**Goal of the exercise**
Give the number of lines that include the string "pixel", nothing more.

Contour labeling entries
----
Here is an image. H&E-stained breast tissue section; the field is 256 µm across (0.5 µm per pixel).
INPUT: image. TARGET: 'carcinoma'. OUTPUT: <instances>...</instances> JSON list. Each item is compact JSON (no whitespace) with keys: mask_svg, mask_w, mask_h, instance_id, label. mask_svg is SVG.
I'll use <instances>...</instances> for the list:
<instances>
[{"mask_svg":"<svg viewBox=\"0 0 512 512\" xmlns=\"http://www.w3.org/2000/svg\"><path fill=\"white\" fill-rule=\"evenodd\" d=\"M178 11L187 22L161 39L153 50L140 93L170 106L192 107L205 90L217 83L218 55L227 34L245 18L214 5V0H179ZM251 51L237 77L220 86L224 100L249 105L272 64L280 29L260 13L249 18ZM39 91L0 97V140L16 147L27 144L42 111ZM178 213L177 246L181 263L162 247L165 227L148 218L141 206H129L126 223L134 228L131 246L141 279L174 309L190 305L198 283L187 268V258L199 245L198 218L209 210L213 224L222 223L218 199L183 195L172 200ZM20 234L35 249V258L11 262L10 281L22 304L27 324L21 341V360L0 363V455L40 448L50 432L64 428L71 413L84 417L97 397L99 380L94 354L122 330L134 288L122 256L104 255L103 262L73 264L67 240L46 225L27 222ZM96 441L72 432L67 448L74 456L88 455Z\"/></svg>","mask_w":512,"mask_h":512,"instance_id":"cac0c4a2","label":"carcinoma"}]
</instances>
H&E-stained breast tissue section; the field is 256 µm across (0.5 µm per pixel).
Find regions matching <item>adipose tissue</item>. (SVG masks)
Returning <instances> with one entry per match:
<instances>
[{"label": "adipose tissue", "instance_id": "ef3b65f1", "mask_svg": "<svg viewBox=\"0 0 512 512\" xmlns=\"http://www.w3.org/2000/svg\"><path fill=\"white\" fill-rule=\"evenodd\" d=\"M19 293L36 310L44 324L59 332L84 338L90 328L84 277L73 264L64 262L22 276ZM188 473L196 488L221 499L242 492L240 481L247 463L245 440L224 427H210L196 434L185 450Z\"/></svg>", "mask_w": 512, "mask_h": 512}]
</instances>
----
**Reply to the exercise**
2